- Requirement: Reproduce every one of the following lines verbatim, in the same order and without any changes.

- Records for the exercise:
__________________________________________________
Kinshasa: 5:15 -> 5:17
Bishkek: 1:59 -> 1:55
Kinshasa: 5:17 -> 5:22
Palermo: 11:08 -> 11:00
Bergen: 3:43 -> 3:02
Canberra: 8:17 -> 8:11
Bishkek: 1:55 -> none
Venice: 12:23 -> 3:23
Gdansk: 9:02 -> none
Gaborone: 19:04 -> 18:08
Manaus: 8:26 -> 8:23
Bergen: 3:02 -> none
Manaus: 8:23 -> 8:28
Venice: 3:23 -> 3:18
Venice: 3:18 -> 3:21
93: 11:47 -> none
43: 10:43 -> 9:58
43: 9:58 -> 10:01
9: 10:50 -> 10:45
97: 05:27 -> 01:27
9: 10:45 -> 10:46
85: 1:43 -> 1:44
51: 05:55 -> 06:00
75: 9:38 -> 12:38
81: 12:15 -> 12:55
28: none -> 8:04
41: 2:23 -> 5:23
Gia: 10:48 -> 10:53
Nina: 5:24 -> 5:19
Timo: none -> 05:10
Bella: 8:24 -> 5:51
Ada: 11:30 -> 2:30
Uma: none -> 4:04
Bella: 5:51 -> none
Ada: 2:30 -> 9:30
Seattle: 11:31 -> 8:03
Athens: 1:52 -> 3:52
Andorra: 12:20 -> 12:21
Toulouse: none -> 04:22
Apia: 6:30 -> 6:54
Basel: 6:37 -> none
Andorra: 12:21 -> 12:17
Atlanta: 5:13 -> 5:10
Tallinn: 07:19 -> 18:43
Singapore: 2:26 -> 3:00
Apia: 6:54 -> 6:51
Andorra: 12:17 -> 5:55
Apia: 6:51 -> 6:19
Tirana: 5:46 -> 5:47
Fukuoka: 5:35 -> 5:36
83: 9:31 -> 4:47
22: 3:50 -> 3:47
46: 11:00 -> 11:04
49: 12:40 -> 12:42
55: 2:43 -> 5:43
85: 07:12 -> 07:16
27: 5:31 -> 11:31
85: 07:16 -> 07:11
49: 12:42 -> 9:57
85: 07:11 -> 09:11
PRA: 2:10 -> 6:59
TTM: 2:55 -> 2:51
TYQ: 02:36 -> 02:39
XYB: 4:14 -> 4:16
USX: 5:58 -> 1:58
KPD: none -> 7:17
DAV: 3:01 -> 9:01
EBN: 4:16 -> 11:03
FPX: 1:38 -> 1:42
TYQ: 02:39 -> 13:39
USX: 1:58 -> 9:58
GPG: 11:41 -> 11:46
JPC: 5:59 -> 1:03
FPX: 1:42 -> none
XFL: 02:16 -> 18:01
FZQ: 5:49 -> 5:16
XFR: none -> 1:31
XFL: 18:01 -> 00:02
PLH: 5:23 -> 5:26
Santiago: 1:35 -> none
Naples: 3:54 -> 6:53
__________________________________________________
- Solution to the problem:
Kinshasa: 5:15 -> 5:17
Bishkek: 1:59 -> 1:55
Kinshasa: 5:17 -> 5:22
Palermo: 11:08 -> 11:00
Bergen: 3:43 -> 3:02
Canberra: 8:17 -> 8:11
Bishkek: 1:55 -> none
Venice: 12:23 -> 3:23
Gdansk: 9:02 -> none
Gaborone: 19:04 -> 18:08
Manaus: 8:26 -> 8:23
Bergen: 3:02 -> none
Manaus: 8:23 -> 8:28
Venice: 3:23 -> 3:18
Venice: 3:18 -> 3:21
93: 11:47 -> none
43: 10:43 -> 9:58
43: 9:58 -> 10:01
9: 10:50 -> 10:45
97: 05:27 -> 01:27
9: 10:45 -> 10:46
85: 1:43 -> 1:44
51: 05:55 -> 06:00
75: 9:38 -> 12:38
81: 12:15 -> 12:55
28: none -> 8:04
41: 2:23 -> 5:23
Gia: 10:48 -> 10:53
Nina: 5:24 -> 5:19
Timo: none -> 05:10
Bella: 8:24 -> 5:51
Ada: 11:30 -> 2:30
Uma: none -> 4:04
Bella: 5:51 -> none
Ada: 2:30 -> 9:30
Seattle: 11:31 -> 8:03
Athens: 1:52 -> 3:52
Andorra: 12:20 -> 12:21
Toulouse: none -> 04:22
Apia: 6:30 -> 6:54
Basel: 6:37 -> none
Andorra: 12:21 -> 12:17
Atlanta: 5:13 -> 5:10
Tallinn: 07:19 -> 18:43
Singapore: 2:26 -> 3:00
Apia: 6:54 -> 6:51
Andorra: 12:17 -> 5:55
Apia: 6:51 -> 6:19
Tirana: 5:46 -> 5:47
Fukuoka: 5:35 -> 5:36
83: 9:31 -> 4:47
22: 3:50 -> 3:47
46: 11:00 -> 11:04
49: 12:40 -> 12:42
55: 2:43 -> 5:43
85: 07:12 -> 07:16
27: 5:31 -> 11:31
85: 07:16 -> 07:11
49: 12:42 -> 9:57
85: 07:11 -> 09:11
PRA: 2:10 -> 6:59
TTM: 2:55 -> 2:51
TYQ: 02:36 -> 02:39
XYB: 4:14 -> 4:16
USX: 5:58 -> 1:58
KPD: none -> 7:17
DAV: 3:01 -> 9:01
EBN: 4:16 -> 11:03
FPX: 1:38 -> 1:42
TYQ: 02:39 -> 13:39
USX: 1:58 -> 9:58
GPG: 11:41 -> 11:46
JPC: 5:59 -> 1:03
FPX: 1:42 -> none
XFL: 02:16 -> 18:01
FZQ: 5:49 -> 5:16
XFR: none -> 1:31
XFL: 18:01 -> 00:02
PLH: 5:23 -> 5:26
Santiago: 1:35 -> none
Naples: 3:54 -> 6:53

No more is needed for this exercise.